▶ Activity: What you produce should be every line from the data that includes "czerwony".

▶ Records for this exercise:
______
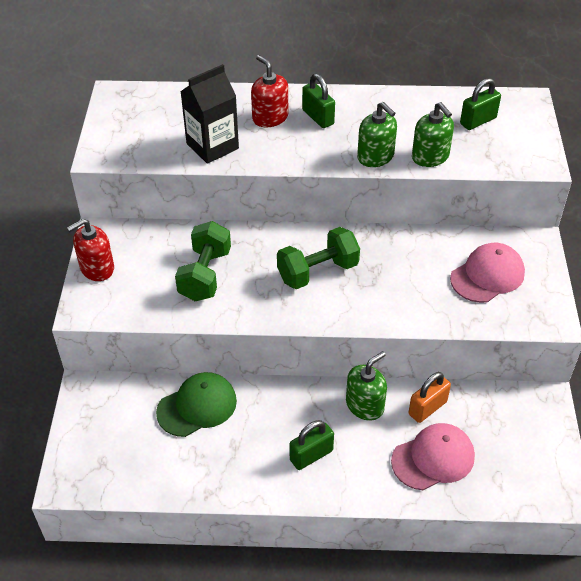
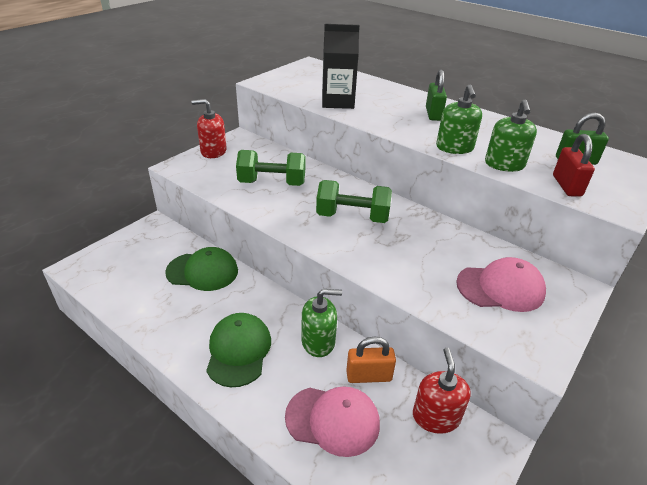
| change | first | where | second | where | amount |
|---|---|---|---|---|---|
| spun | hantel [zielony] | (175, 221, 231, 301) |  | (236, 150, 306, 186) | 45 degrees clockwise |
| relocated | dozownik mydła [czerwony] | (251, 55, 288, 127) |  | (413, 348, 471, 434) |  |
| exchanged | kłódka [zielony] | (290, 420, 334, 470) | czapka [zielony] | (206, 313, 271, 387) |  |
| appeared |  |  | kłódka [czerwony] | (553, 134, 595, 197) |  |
______
▶ Solution to the problem:
| relocated | dozownik mydła [czerwony] | (251, 55, 288, 127) |  | (413, 348, 471, 434) |  |
| appeared |  |  | kłódka [czerwony] | (553, 134, 595, 197) |  |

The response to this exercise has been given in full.